— Problem to work on —
Beginning with the first entry, restate the data word for word and leave out the images.

————

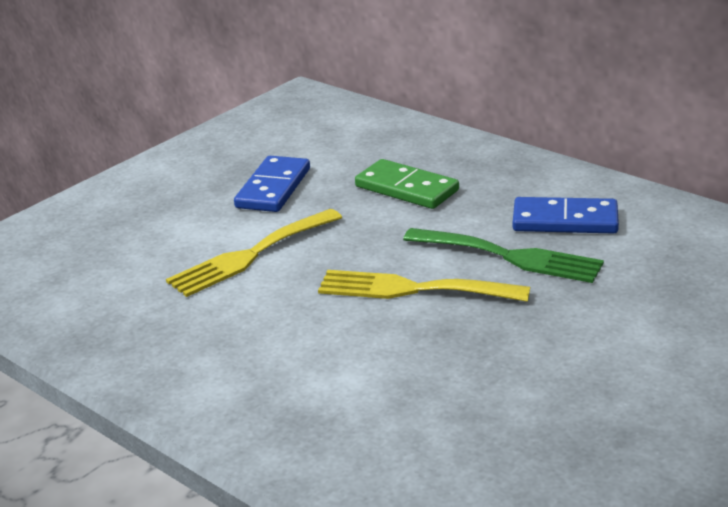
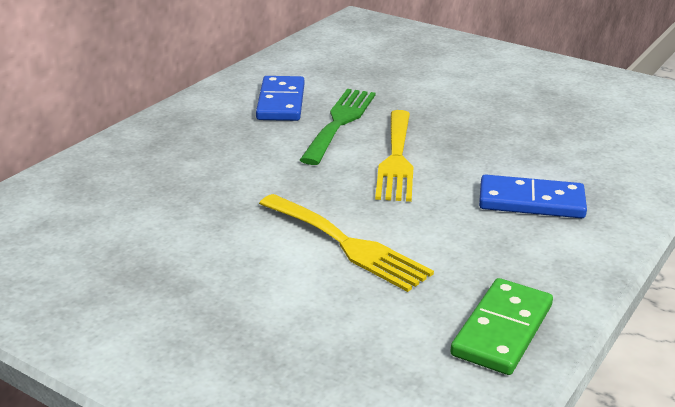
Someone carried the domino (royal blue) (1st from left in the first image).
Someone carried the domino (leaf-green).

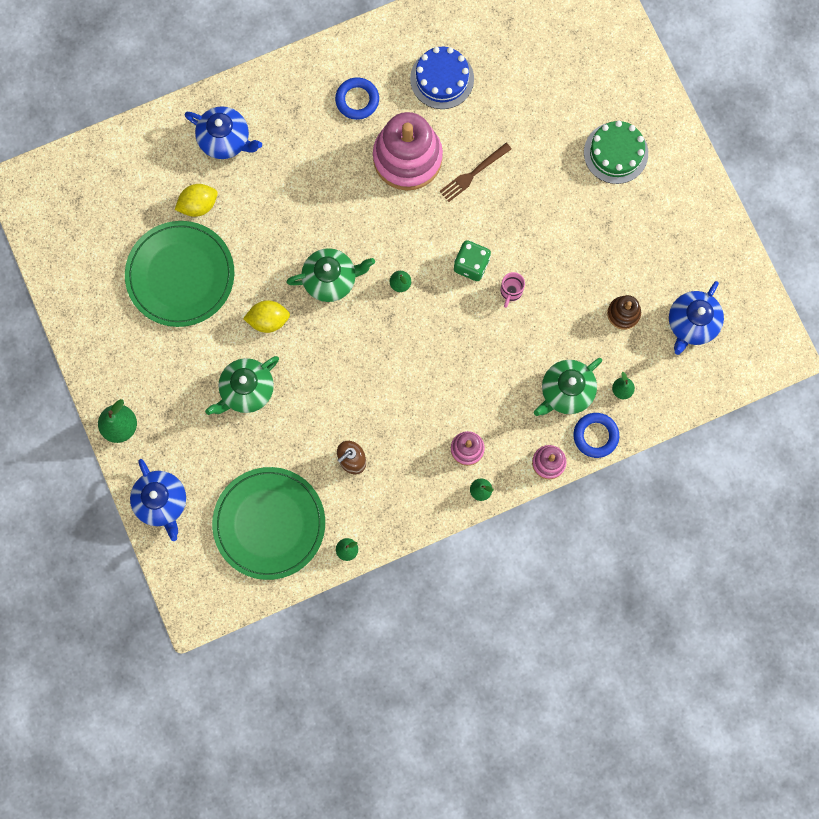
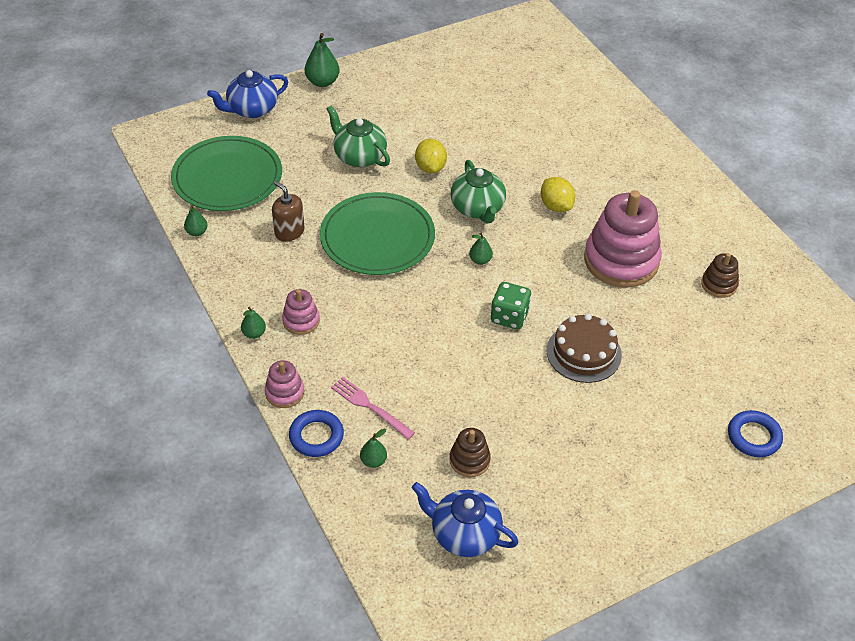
Someone took away the teapot (royal blue) (2nd from left).
Someone took away the table fork (brown).
Someone took away the tea mug (rose-pink).
Someone took away the layer cake (leaf-green).
Someone put down the layer cake (brown).
Someone carried the dinner plate (leaf-green) (1st from left in the first image).
Someone carried the citrus fruit (bright yellow) (1st from left in the first image).
Someone carried the ring (royal blue) (1st from left in the first image).
Someone swapped the layer cake (royal blue) for the stacking toy (brown) (2nd from left).
Someone swapped the teapot (leaf-green) (3rd from left) for the table fork (rose-pink).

————

— Result —
Someone carried the domino (royal blue) (1st from left in the first image).
Someone carried the domino (leaf-green).

Someone took away the teapot (royal blue) (2nd from left).
Someone took away the table fork (brown).
Someone took away the tea mug (rose-pink).
Someone took away the layer cake (leaf-green).
Someone put down the layer cake (brown).
Someone carried the dinner plate (leaf-green) (1st from left in the first image).
Someone carried the citrus fruit (bright yellow) (1st from left in the first image).
Someone carried the ring (royal blue) (1st from left in the first image).
Someone swapped the layer cake (royal blue) for the stacking toy (brown) (2nd from left).
Someone swapped the teapot (leaf-green) (3rd from left) for the table fork (rose-pink).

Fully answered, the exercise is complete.